THE PROBLEM>
Taking the listing below line by line, tally those that contain the string "COIL". Give the total alone.

DATA>
------------
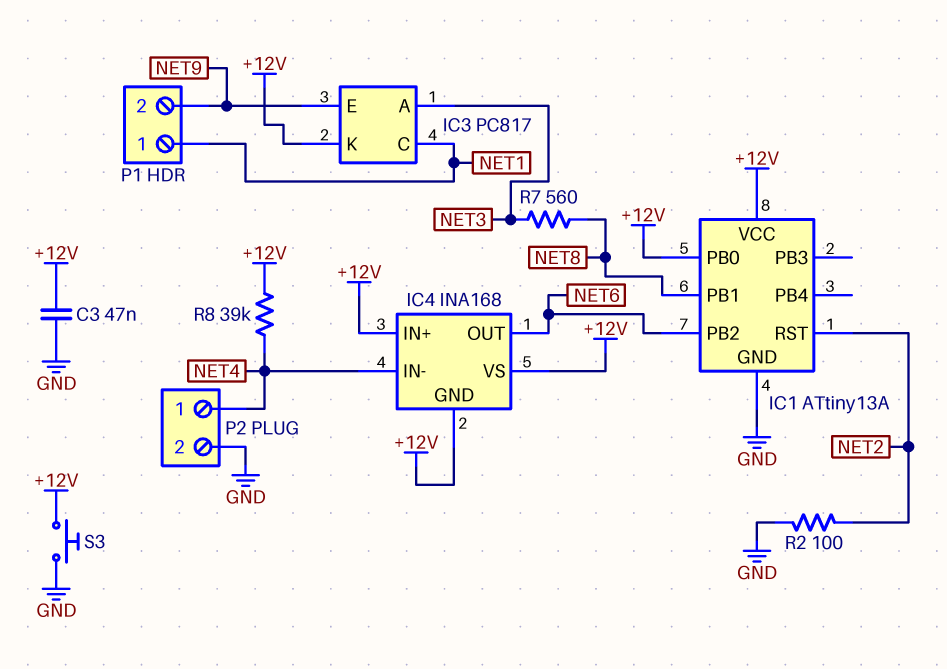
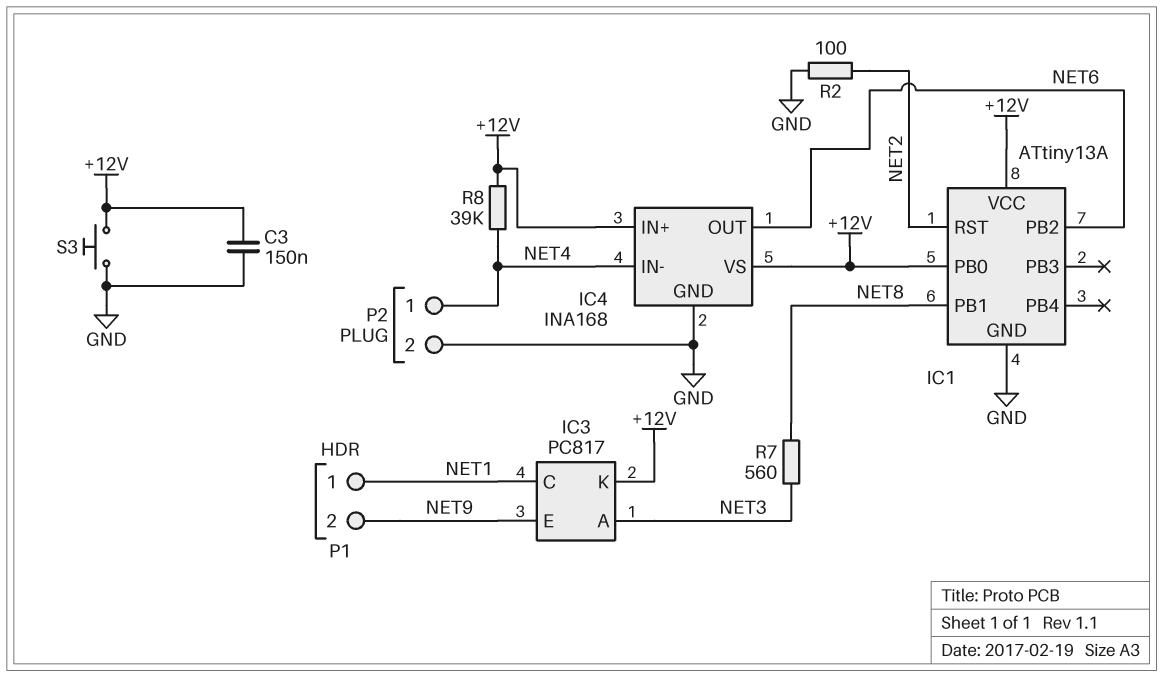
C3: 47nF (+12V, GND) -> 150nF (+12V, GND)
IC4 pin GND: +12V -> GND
------------
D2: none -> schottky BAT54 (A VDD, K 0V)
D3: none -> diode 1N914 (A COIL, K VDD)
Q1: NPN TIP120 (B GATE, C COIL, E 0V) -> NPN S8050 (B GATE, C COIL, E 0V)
------------
ANSWER>
2